(Before-and-after scene images)
········

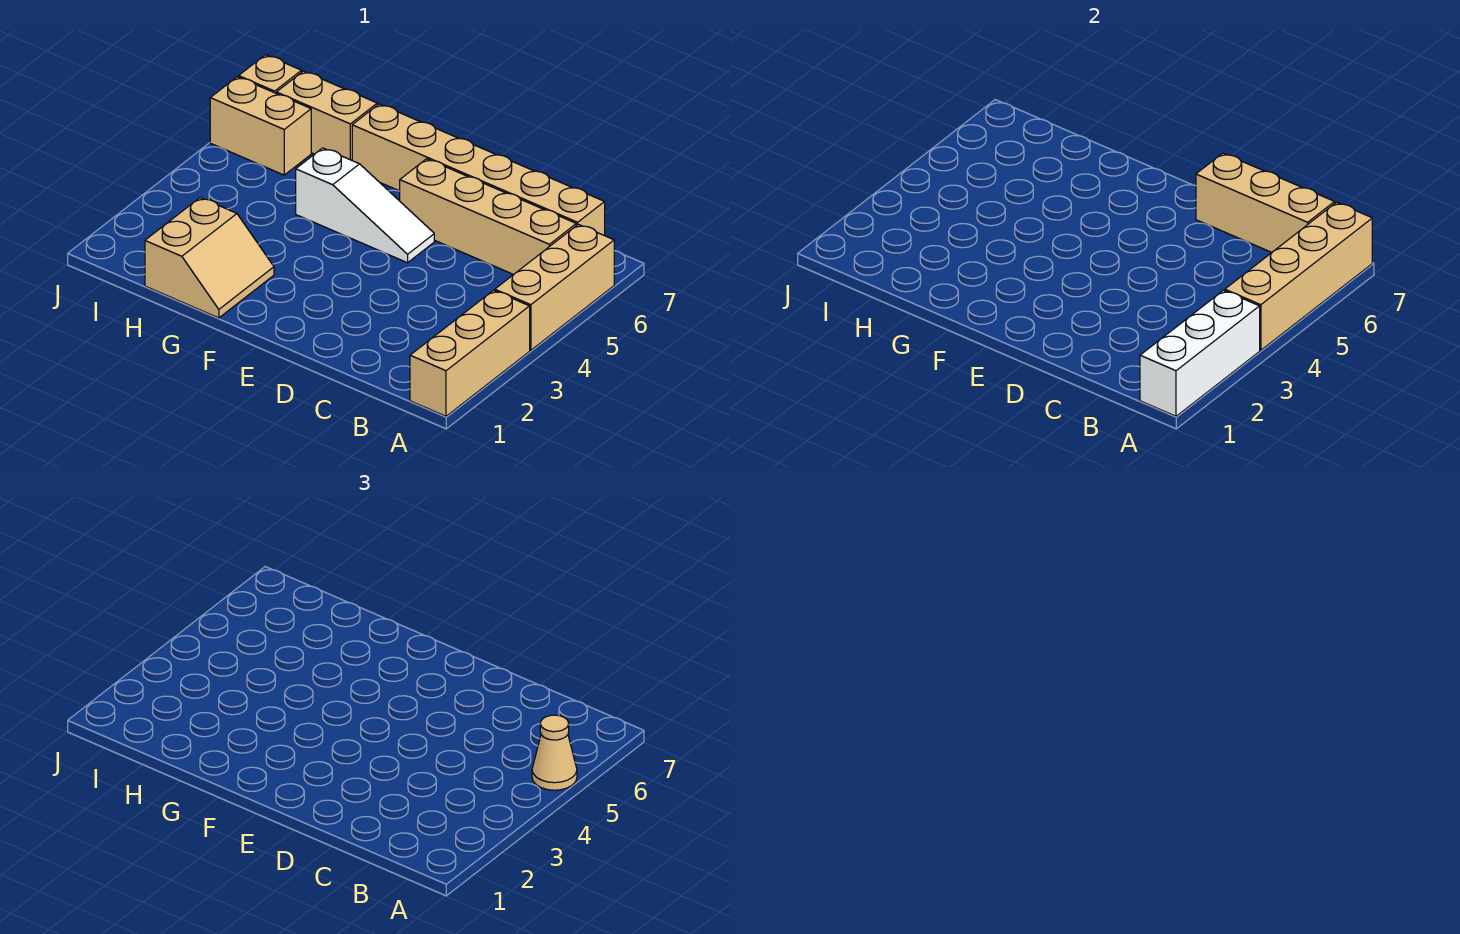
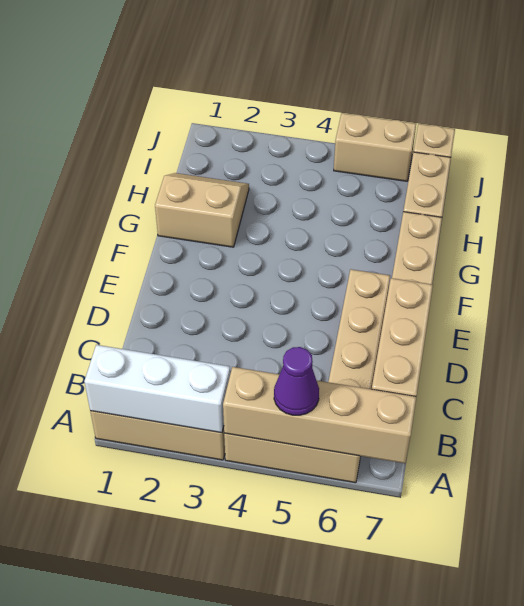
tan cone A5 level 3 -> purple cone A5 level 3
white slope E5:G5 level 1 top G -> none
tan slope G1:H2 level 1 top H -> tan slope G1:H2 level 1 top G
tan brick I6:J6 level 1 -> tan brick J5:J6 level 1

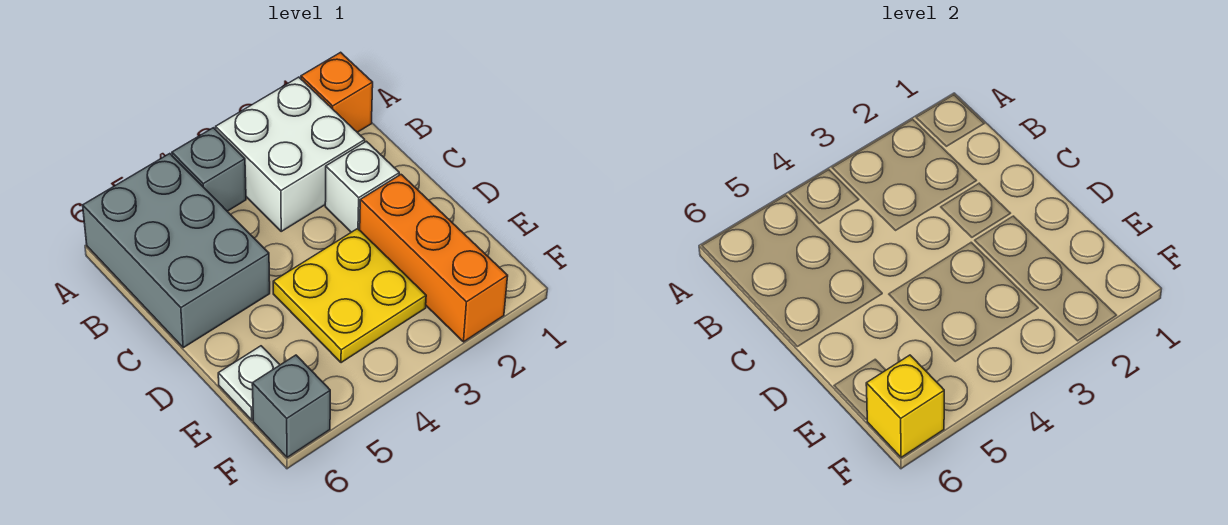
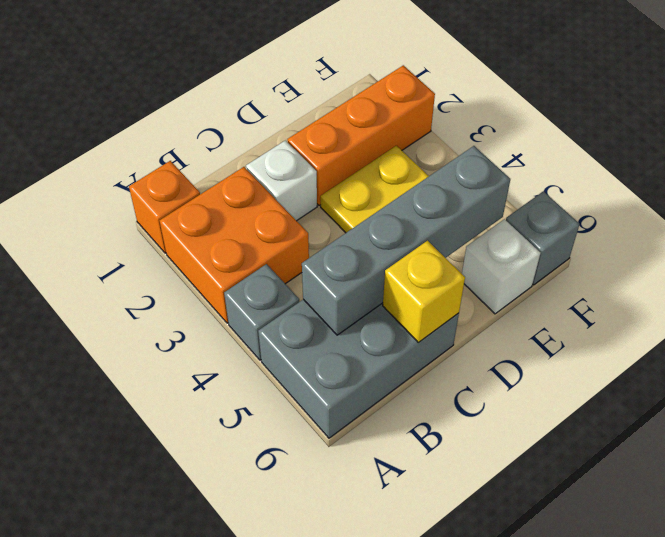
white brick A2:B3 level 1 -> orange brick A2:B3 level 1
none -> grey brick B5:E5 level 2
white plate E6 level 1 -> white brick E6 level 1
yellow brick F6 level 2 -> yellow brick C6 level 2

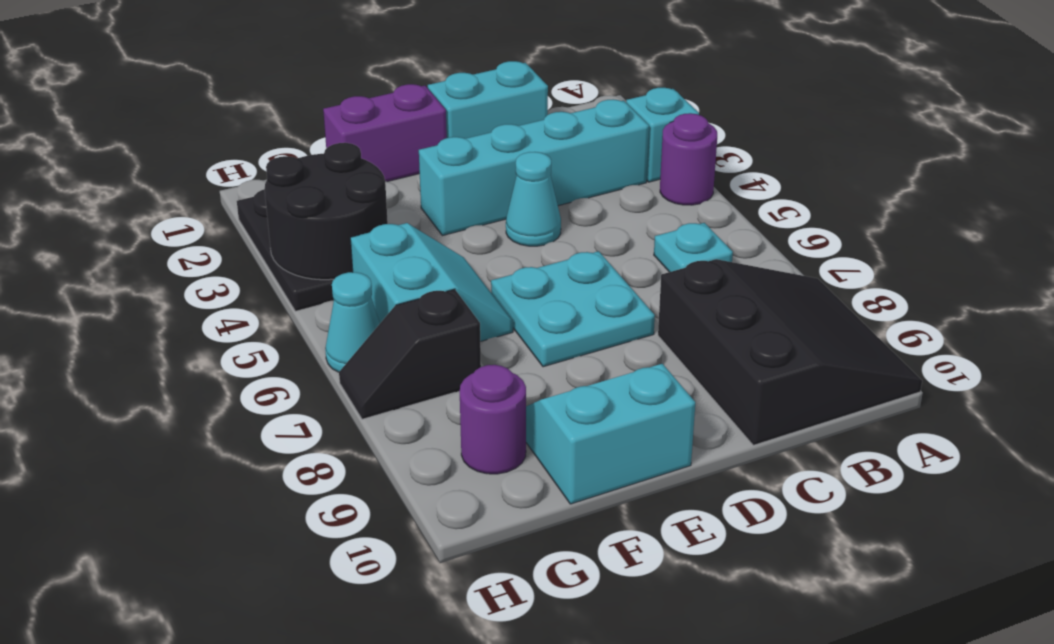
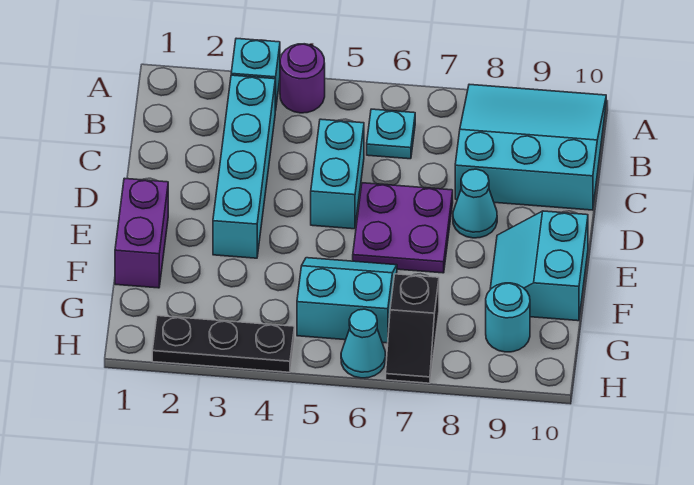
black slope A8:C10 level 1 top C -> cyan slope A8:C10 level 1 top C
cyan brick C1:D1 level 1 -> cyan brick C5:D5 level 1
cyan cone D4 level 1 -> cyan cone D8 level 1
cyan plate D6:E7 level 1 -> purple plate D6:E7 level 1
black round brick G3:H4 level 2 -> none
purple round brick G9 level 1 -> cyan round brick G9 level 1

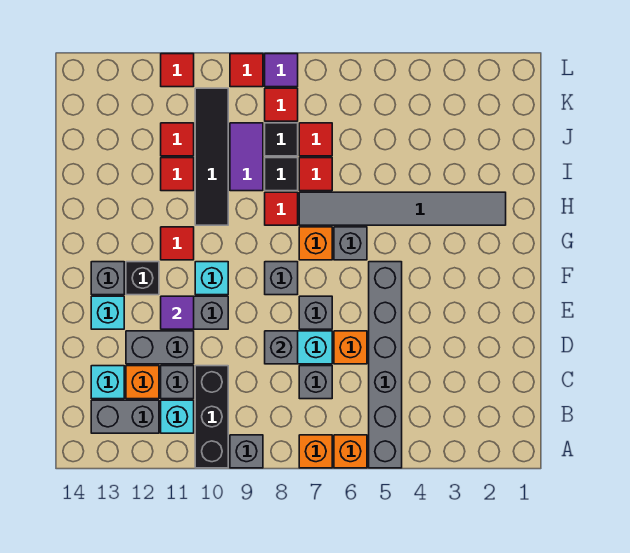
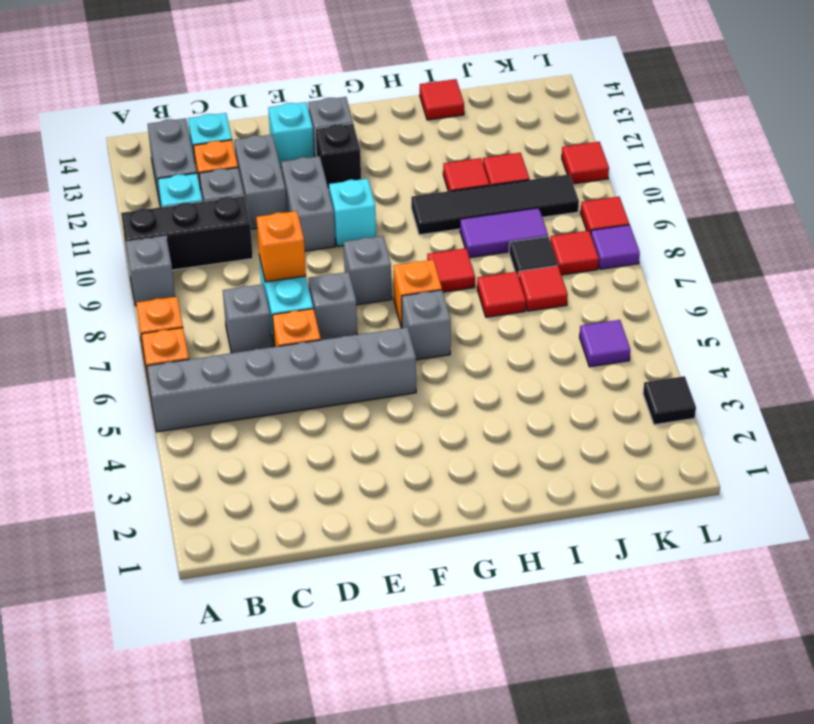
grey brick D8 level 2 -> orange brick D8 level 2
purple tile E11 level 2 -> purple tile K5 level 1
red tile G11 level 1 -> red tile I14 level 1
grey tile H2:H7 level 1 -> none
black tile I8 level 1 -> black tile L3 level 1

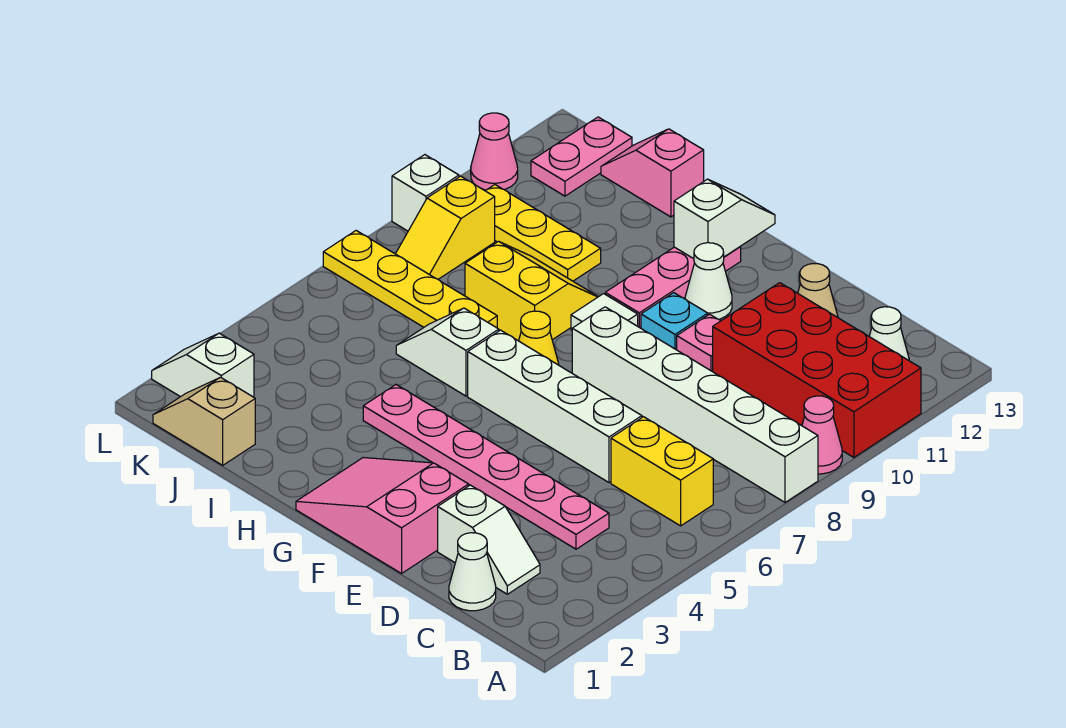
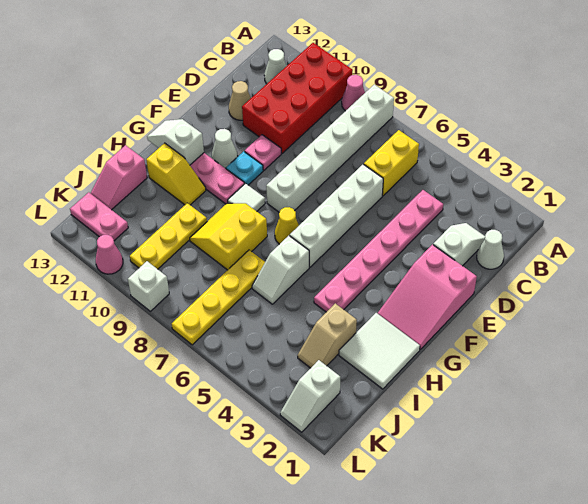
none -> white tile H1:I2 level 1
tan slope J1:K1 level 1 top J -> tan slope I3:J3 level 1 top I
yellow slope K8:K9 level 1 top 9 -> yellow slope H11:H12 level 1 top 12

········

• **What is expected**:
What is wanted is an exact copy of the lines from the line with "cyan cone D4 level 1 -> cyan cone D8 level 1" through the end of the records, both ends included, pictures excluded.

• **Result**:
cyan cone D4 level 1 -> cyan cone D8 level 1
cyan plate D6:E7 level 1 -> purple plate D6:E7 level 1
black round brick G3:H4 level 2 -> none
purple round brick G9 level 1 -> cyan round brick G9 level 1

grey brick D8 level 2 -> orange brick D8 level 2
purple tile E11 level 2 -> purple tile K5 level 1
red tile G11 level 1 -> red tile I14 level 1
grey tile H2:H7 level 1 -> none
black tile I8 level 1 -> black tile L3 level 1

none -> white tile H1:I2 level 1
tan slope J1:K1 level 1 top J -> tan slope I3:J3 level 1 top I
yellow slope K8:K9 level 1 top 9 -> yellow slope H11:H12 level 1 top 12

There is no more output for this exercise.